# Exercise goal
Reproduce exactly the span of lines that opens with the line containing "after: PinkTeapot" and closes with the last line of the entries below.

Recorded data
::::::::

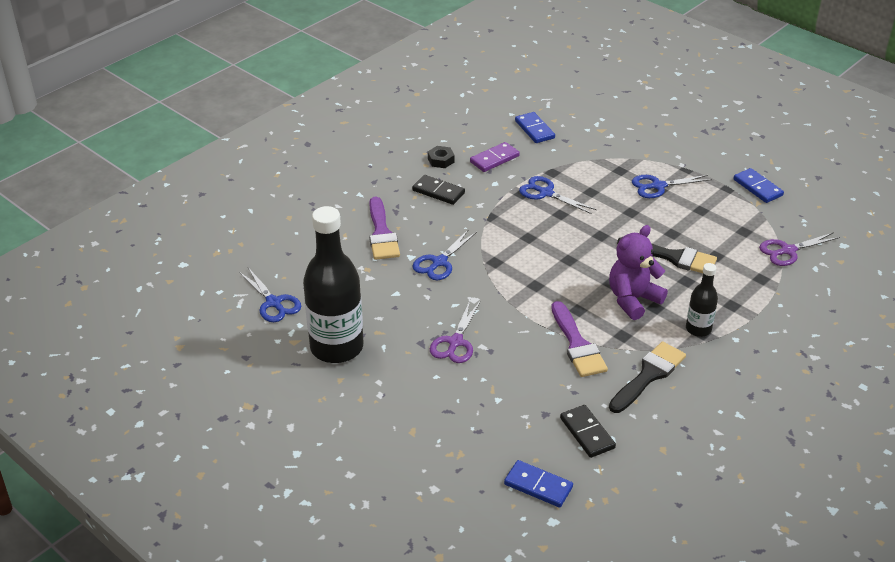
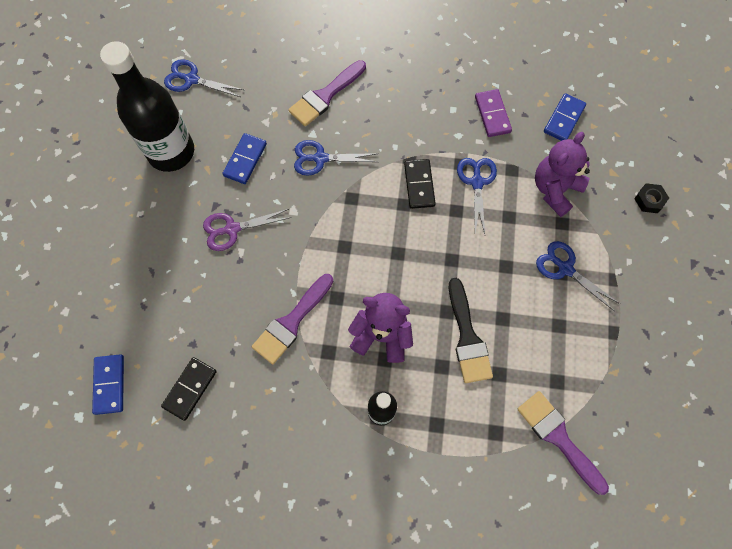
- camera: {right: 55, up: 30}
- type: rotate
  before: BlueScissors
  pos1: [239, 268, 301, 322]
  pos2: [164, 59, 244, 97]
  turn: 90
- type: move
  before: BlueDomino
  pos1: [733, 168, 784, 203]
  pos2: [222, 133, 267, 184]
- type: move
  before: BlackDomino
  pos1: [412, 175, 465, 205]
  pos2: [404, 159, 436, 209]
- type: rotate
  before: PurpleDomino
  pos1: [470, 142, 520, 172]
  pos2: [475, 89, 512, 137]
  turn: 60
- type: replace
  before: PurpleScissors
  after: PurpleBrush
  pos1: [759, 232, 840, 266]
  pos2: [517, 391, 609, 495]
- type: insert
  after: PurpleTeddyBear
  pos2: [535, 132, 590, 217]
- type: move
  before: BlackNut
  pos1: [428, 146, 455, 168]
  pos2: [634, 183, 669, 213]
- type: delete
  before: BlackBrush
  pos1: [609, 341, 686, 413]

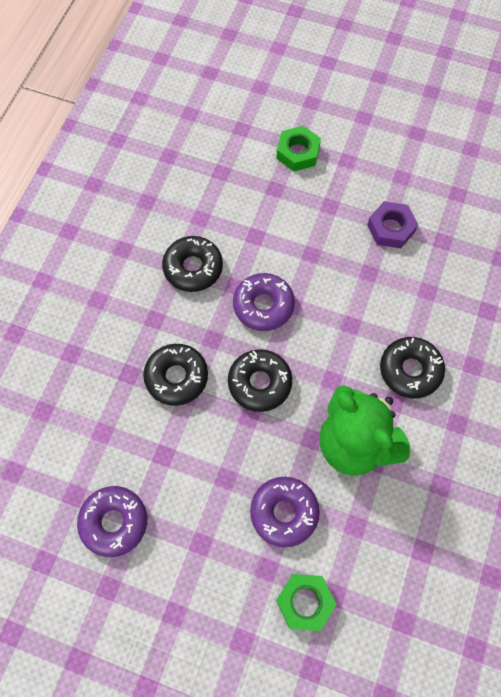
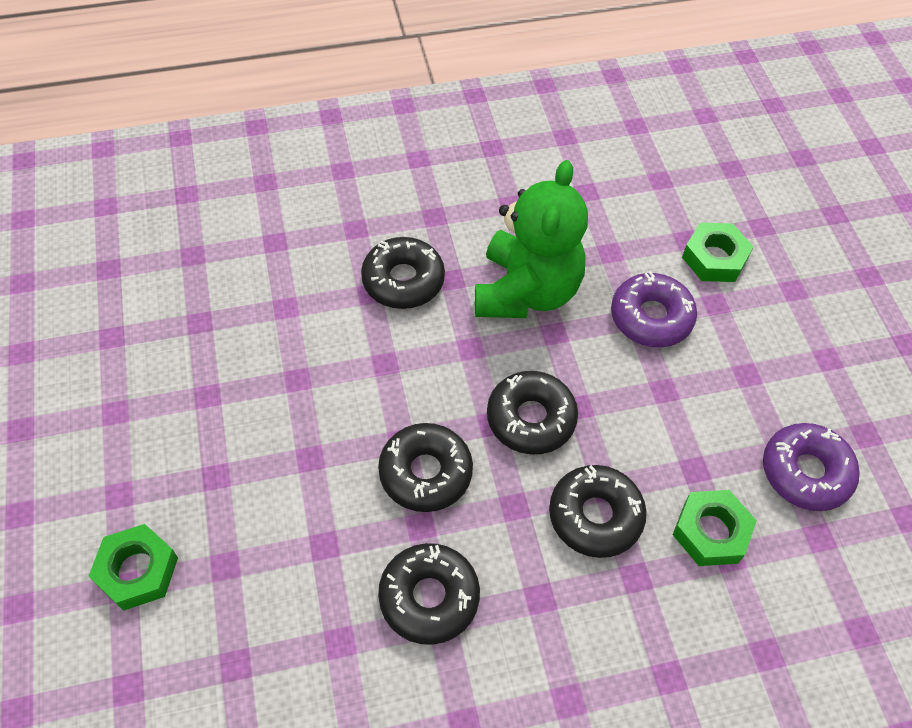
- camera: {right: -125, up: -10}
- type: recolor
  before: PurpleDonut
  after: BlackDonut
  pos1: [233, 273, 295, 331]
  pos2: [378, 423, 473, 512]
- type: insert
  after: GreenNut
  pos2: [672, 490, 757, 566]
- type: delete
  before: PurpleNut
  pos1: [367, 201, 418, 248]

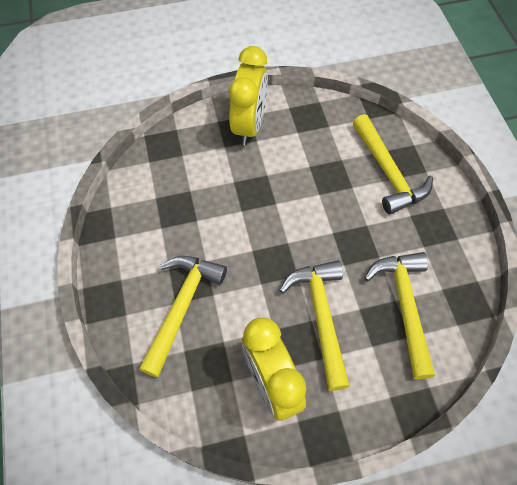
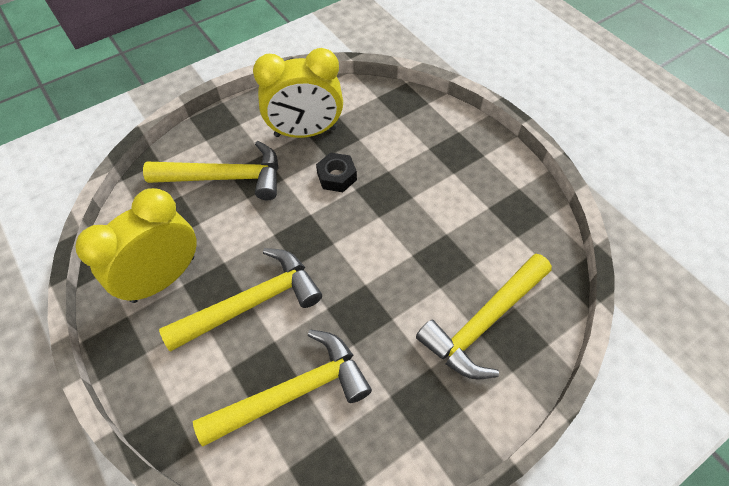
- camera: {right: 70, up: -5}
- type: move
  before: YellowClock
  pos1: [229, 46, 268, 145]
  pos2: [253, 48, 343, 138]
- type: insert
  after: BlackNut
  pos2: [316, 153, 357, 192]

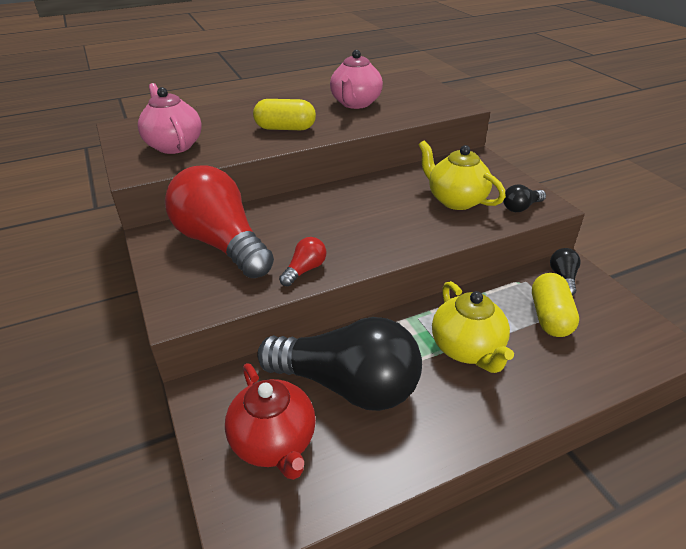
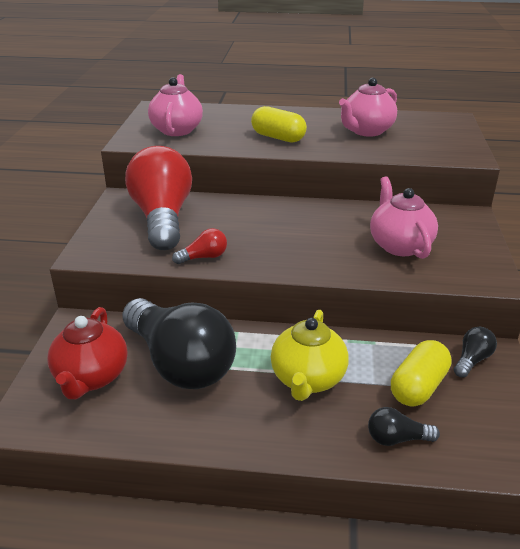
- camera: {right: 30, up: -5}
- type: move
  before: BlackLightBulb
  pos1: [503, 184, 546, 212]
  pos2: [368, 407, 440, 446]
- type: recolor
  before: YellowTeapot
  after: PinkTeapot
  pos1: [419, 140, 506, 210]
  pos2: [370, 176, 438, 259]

::::::::

# Written answer
  after: PinkTeapot
  pos1: [419, 140, 506, 210]
  pos2: [370, 176, 438, 259]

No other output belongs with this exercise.